- Opening Delimiter -
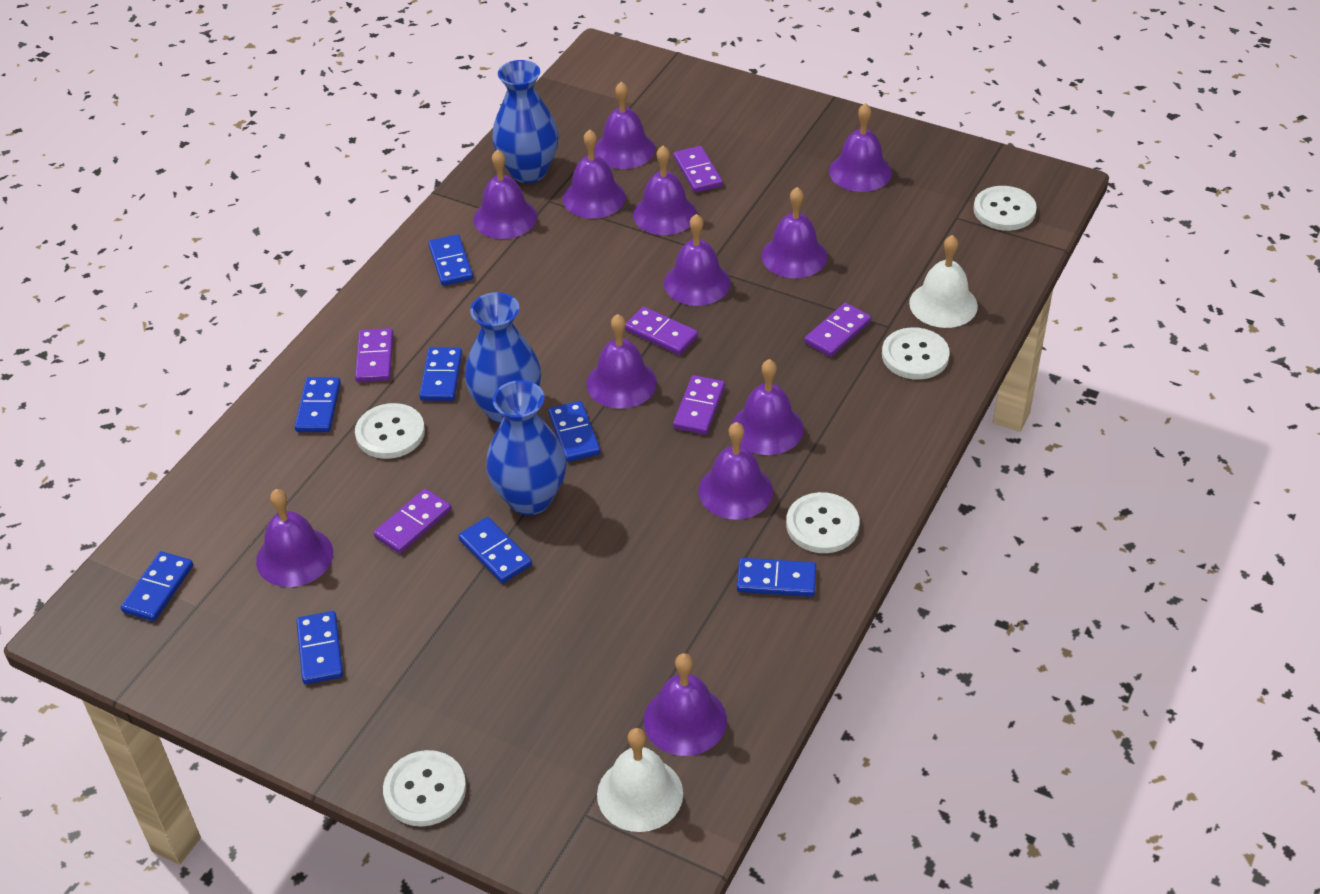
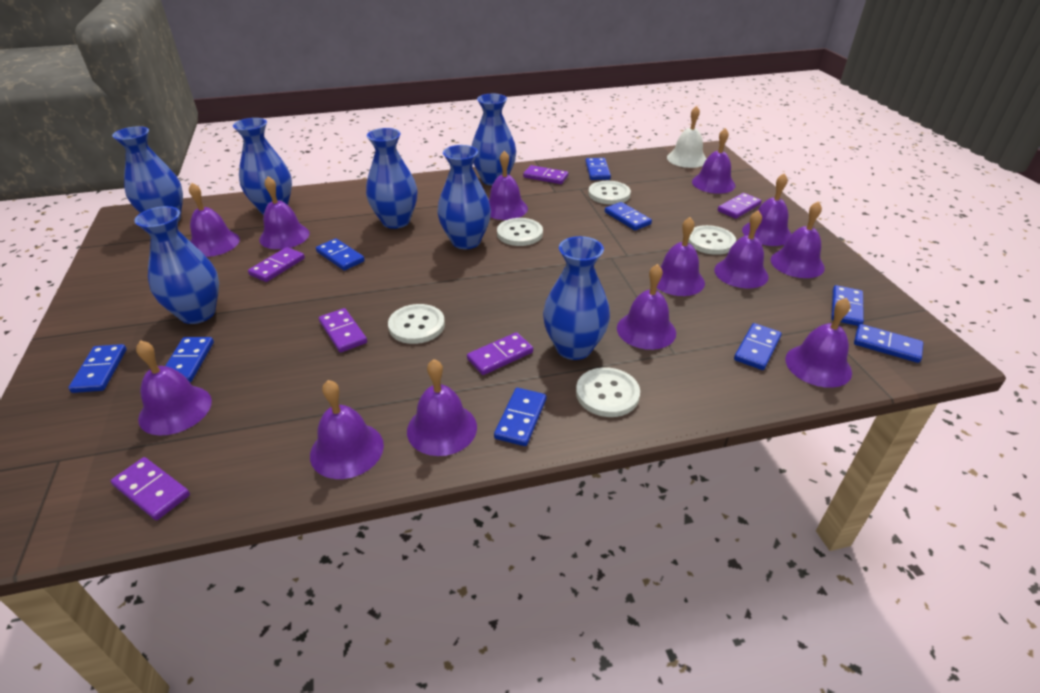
blue domino: 8 -> 9
blue vase: 3 -> 7
purple bell: 12 -> 13
white bell: 2 -> 1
- Closing Delimiter -
About this task: Reproduce all of the material exactly, apart from the pictures.

Exercise solution:
blue domino: 8 -> 9
blue vase: 3 -> 7
purple bell: 12 -> 13
white bell: 2 -> 1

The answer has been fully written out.